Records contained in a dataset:
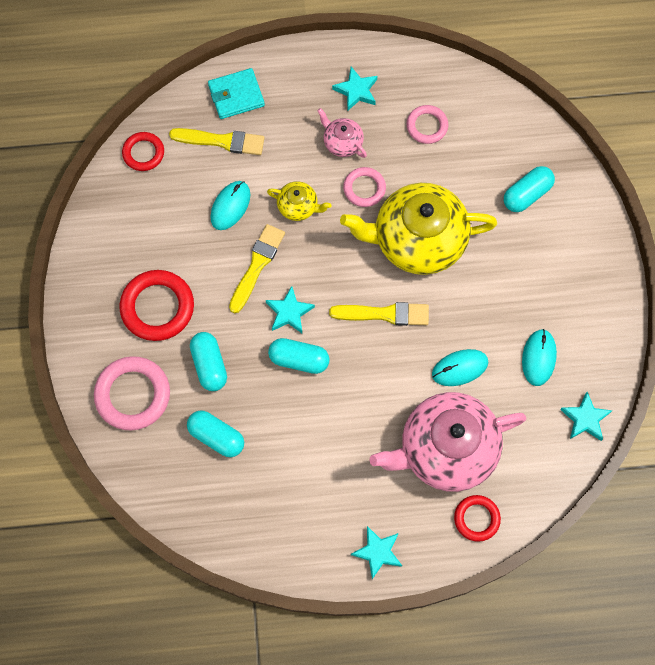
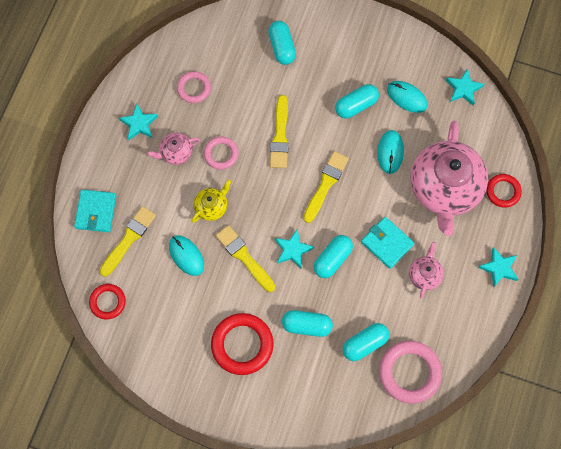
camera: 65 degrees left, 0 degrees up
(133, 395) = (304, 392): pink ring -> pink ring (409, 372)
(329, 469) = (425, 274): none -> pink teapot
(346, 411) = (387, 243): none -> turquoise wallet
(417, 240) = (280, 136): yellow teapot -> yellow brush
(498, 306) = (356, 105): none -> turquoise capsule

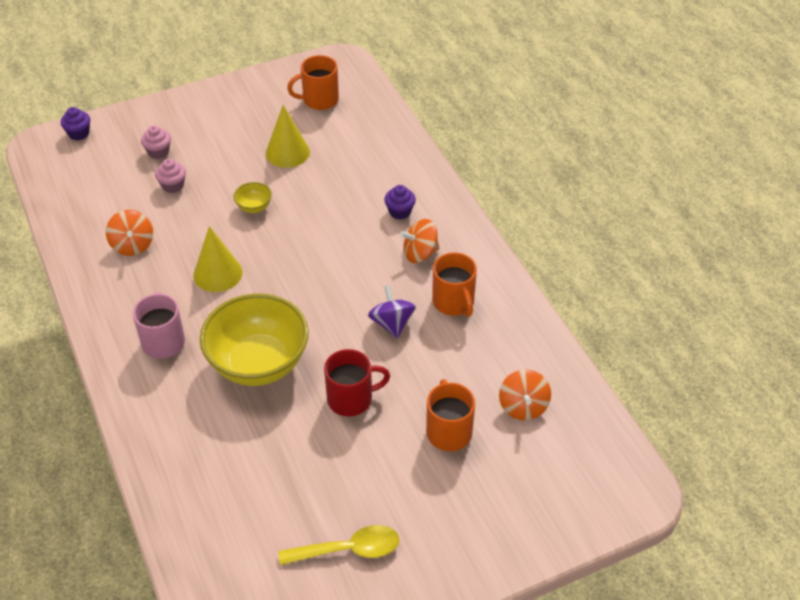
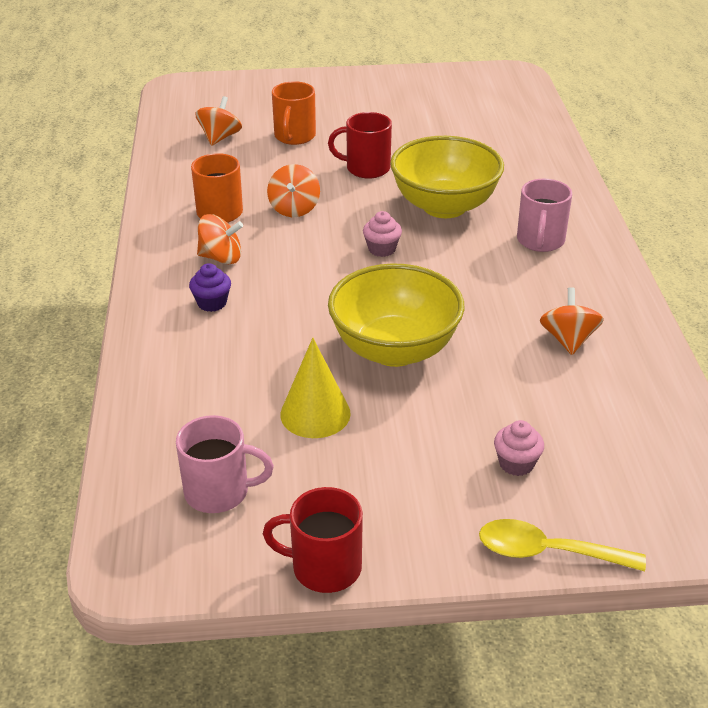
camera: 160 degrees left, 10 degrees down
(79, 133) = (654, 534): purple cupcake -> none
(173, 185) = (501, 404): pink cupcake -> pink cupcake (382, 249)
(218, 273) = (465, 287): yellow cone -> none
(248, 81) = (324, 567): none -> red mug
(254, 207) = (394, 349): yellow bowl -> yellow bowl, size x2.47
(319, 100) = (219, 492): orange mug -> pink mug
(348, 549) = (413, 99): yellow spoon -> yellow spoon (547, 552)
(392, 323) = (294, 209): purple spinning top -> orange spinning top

== Description of the task ==
In the lines above, find the word "degrees" and copy each line that contains it.

== Exercise answer ==
camera: 65 degrees left, 0 degrees up
camera: 160 degrees left, 10 degrees down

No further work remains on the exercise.